● **RECORDS SUPPLIED**:
⁂

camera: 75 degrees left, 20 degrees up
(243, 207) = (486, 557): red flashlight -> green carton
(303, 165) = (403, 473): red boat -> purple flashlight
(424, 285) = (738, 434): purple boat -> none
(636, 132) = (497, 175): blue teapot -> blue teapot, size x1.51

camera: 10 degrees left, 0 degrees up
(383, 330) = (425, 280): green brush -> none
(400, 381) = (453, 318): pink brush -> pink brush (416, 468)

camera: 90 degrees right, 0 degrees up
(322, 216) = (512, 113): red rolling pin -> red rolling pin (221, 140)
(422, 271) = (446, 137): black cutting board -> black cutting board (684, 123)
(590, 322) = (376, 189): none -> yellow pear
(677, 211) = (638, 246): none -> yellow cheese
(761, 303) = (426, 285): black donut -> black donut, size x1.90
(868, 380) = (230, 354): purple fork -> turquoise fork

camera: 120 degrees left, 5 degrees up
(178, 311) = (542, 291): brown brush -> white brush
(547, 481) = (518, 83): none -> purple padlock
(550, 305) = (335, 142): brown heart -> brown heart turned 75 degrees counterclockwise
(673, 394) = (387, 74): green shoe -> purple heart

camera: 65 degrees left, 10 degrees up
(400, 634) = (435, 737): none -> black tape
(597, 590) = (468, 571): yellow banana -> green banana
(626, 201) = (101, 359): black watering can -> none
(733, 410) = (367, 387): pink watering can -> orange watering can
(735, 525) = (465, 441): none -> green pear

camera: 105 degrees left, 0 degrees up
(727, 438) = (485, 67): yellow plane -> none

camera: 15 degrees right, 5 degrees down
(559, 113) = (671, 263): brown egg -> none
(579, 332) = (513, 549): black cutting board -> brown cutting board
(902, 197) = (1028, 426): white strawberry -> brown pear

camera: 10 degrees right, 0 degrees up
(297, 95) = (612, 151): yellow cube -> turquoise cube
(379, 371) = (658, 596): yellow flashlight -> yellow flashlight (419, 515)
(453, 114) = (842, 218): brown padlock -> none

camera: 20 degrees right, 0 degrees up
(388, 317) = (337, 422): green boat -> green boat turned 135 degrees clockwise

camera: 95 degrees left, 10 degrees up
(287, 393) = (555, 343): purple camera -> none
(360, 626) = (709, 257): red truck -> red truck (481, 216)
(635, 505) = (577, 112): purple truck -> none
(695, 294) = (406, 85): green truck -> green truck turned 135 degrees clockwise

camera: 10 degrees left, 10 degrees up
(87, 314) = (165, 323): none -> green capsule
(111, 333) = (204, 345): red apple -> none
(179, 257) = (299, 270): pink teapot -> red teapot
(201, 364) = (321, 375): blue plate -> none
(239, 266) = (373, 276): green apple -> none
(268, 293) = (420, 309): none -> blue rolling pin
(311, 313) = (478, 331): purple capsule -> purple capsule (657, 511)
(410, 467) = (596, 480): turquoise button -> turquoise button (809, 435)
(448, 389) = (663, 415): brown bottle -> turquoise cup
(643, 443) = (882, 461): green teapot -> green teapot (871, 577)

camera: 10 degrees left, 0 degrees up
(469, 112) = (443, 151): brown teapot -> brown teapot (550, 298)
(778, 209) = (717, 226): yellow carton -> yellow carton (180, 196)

⁂

● **GOAL OF THE EXERCISE**: Working from the material above, state how many lines contain "purple"; give only the number.

● **RESULT BELOW**: 8